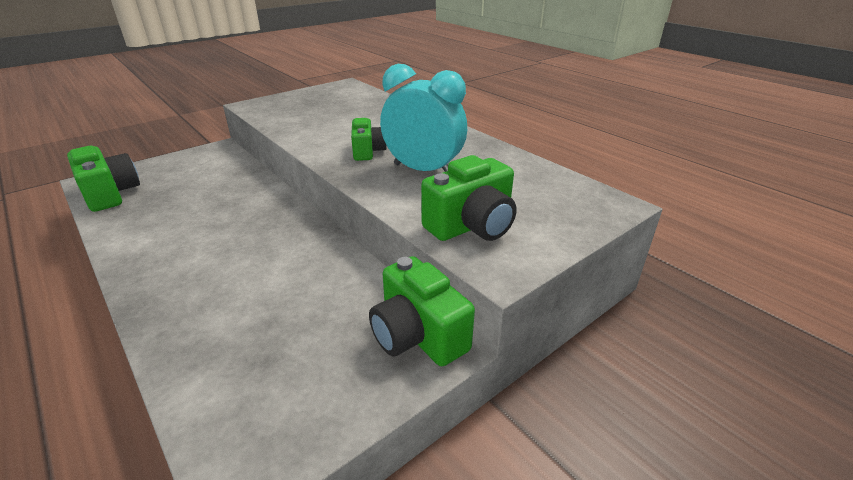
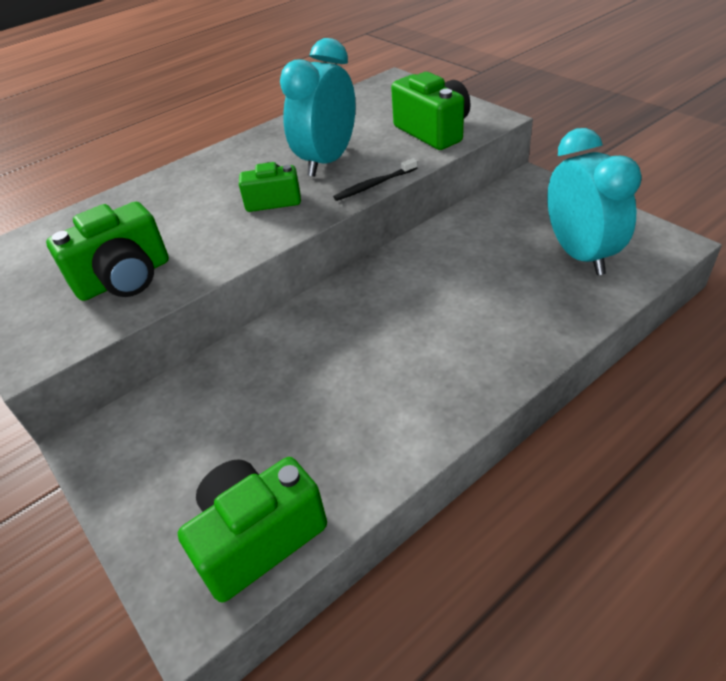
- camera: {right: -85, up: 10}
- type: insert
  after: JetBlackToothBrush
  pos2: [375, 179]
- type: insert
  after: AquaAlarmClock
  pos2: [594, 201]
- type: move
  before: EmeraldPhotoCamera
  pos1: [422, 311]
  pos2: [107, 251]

--------------------------------------------------

▸ Assignment:
In the entries above, take the line containing "after: AquaAlarmClock" and each later line through the last, and repeat them exactly. Output nothing else.

▸ Written reply:
  after: AquaAlarmClock
  pos2: [594, 201]
- type: move
  before: EmeraldPhotoCamera
  pos1: [422, 311]
  pos2: [107, 251]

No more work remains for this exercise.